### What needs to be done
Gather up every line from the entries below that uses the word "white".

### Records shown
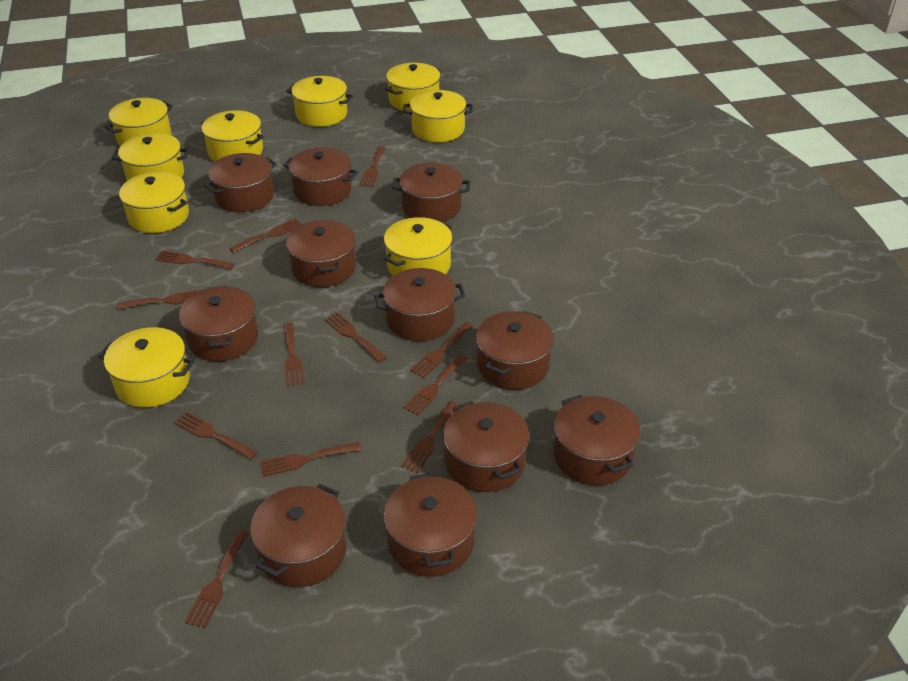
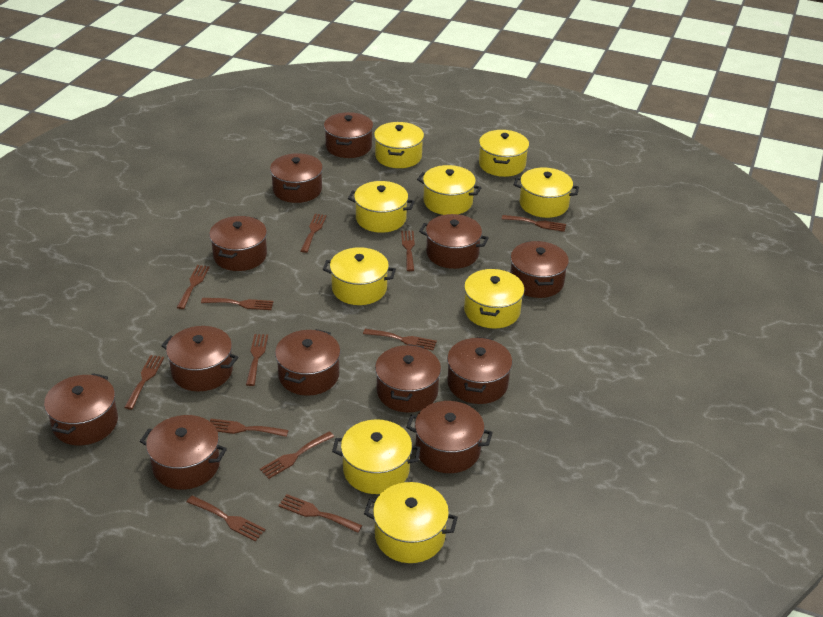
brown pot: 11 -> 12

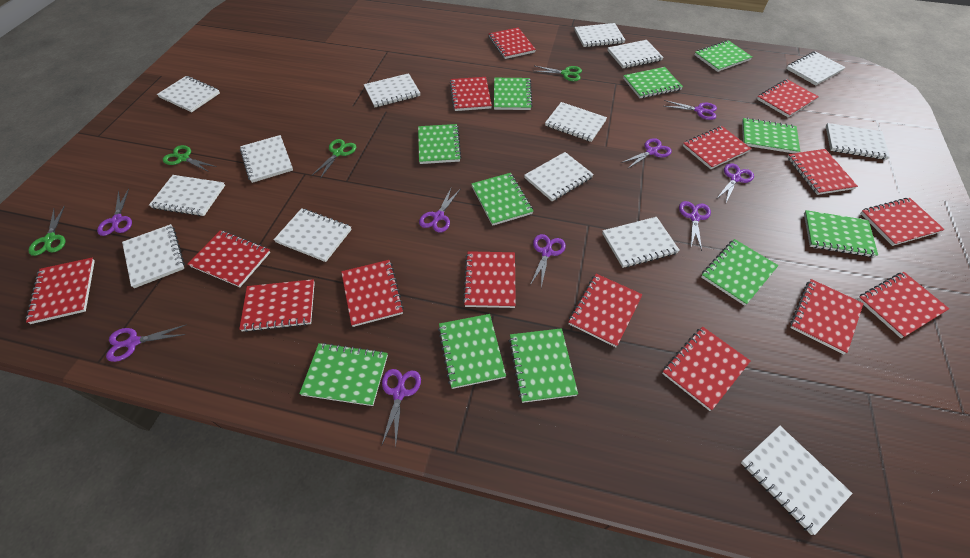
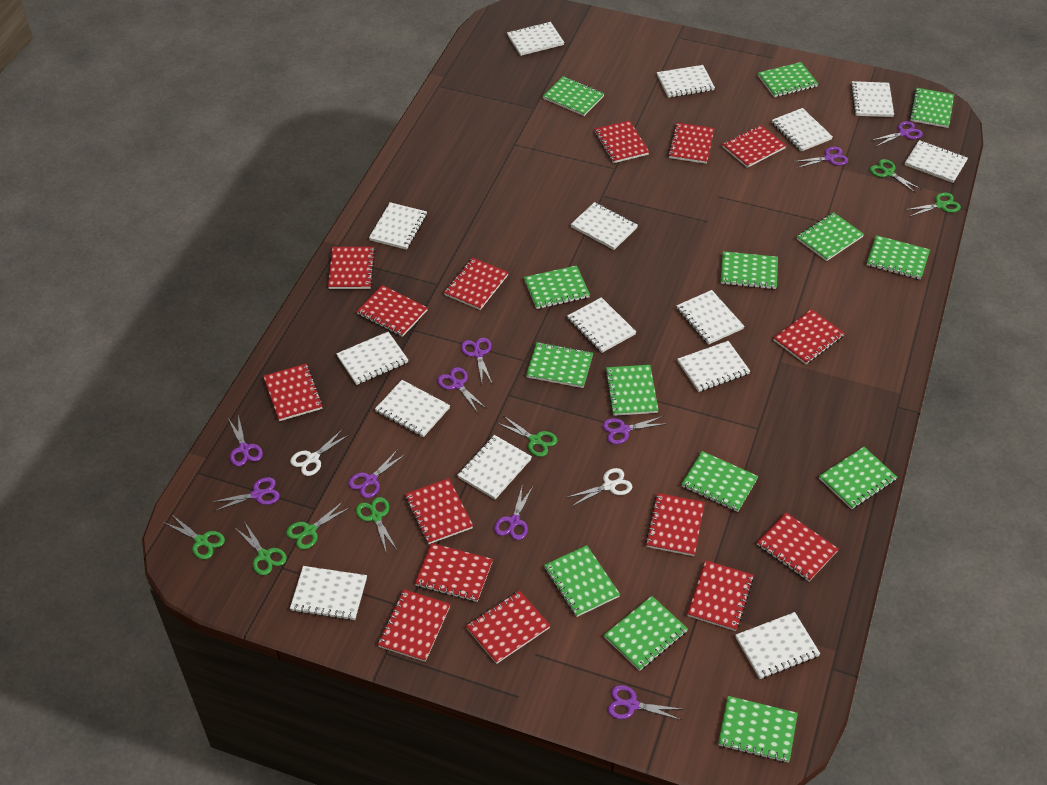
green notebook: 11 -> 14
green scissors: 4 -> 7
purple scissors: 9 -> 10
white notebook: 14 -> 15
white scissors: 0 -> 2

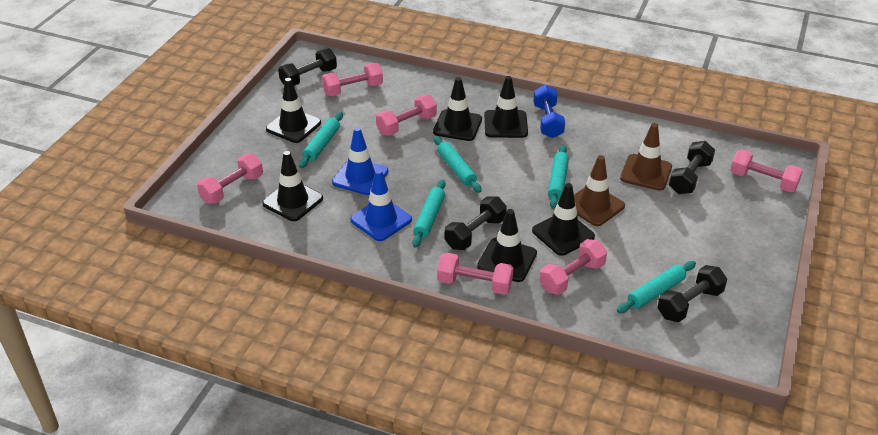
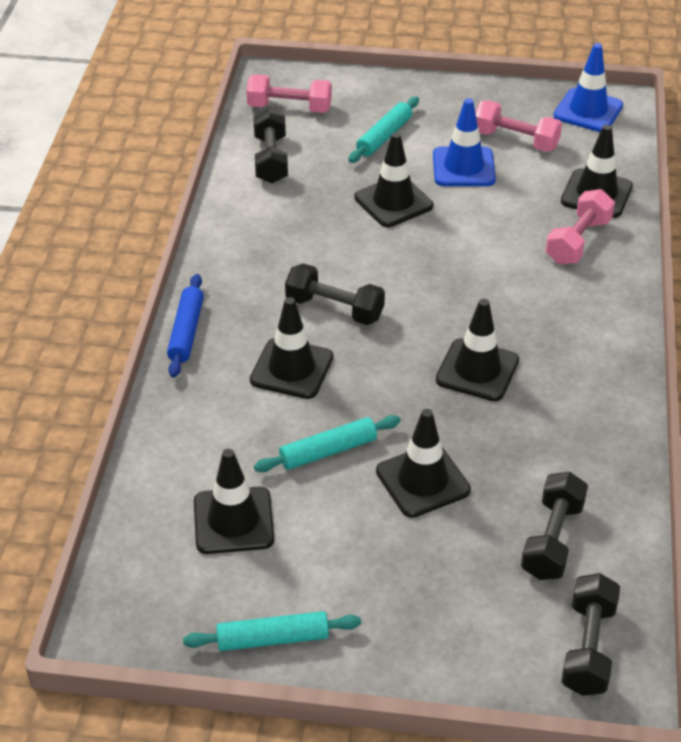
blue dumbbell: 1 -> 0
blue rolling pin: 0 -> 1
brown traffic cone: 2 -> 0
pink dumbbell: 6 -> 3
turquoise rolling pin: 5 -> 3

### Answer to the exercise
white notebook: 14 -> 15
white scissors: 0 -> 2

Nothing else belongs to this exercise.